--- What is being asked ---
Copy all lines containing the string "brown" from the records below.

--- Provided entries ---
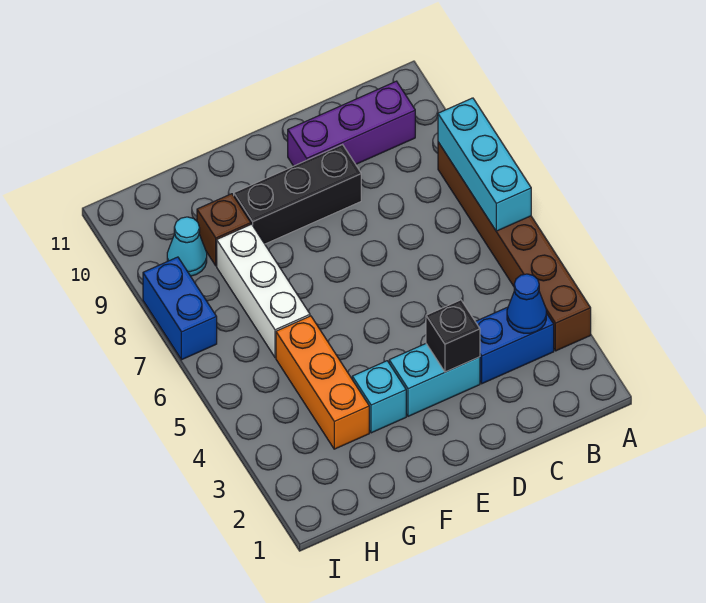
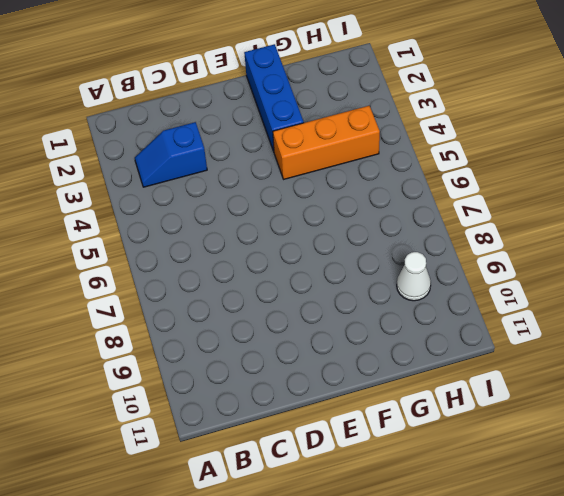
blue slope B3:C3 level 1 top C -> blue brick B3:C3 level 1
blue brick F1:F3 level 1 -> cyan brick F3 level 1
orange brick F4:H4 level 1 -> orange brick G3:G5 level 1
white cone H9 level 1 -> cyan cone H9 level 1
none -> brown brick A3:A8 level 1
none -> purple brick B10:D10 level 1
none -> cyan brick D3:E3 level 1

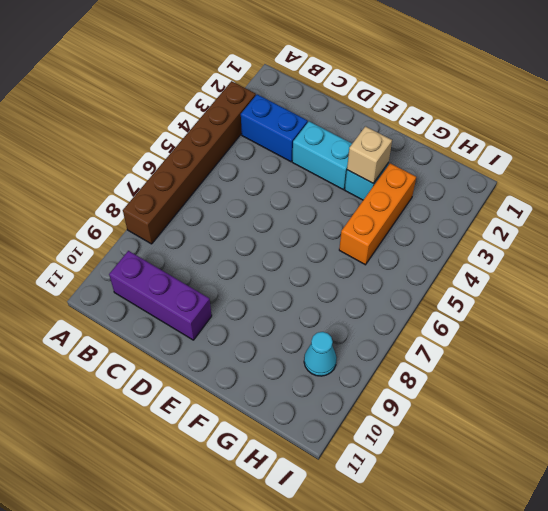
tan brick F3 level 2 -> none
none -> black brick D9:F9 level 1
none -> white brick G6:G8 level 1
none -> brown brick G9 level 1

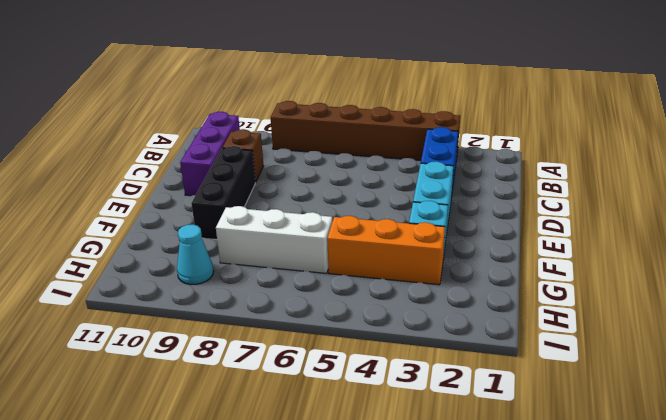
brown brick C9 level 1 -> brown brick G9 level 1
none -> blue brick I7:I8 level 1
none -> cyan brick A6:A8 level 2
none -> blue cone B3 level 2

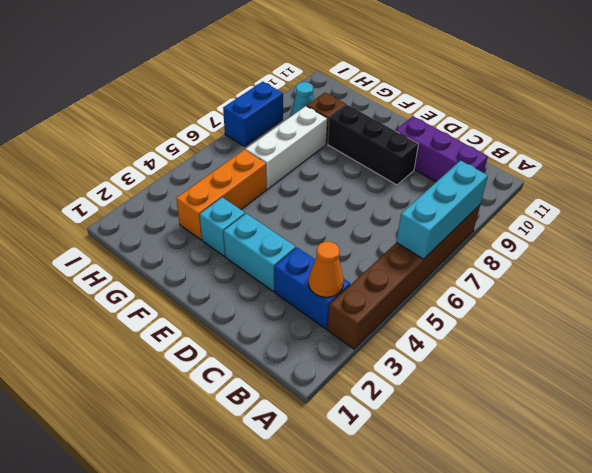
orange cone B3 level 2 -> blue cone B3 level 2
none -> black brick D3 level 2

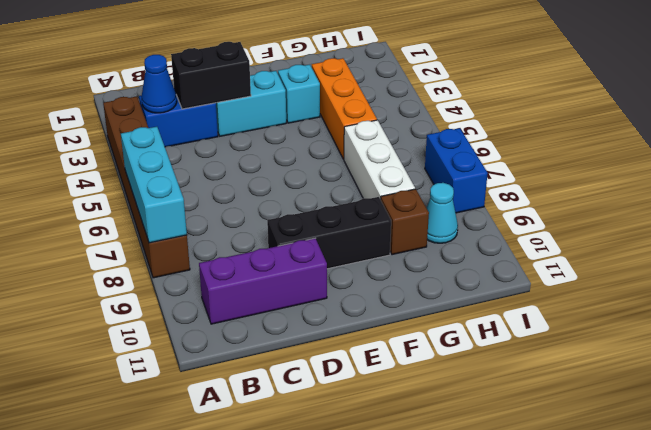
black brick C3:D3 level 2 -> black brick D3 level 2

--- Response area ---
none -> brown brick A3:A8 level 1
none -> brown brick G9 level 1
brown brick C9 level 1 -> brown brick G9 level 1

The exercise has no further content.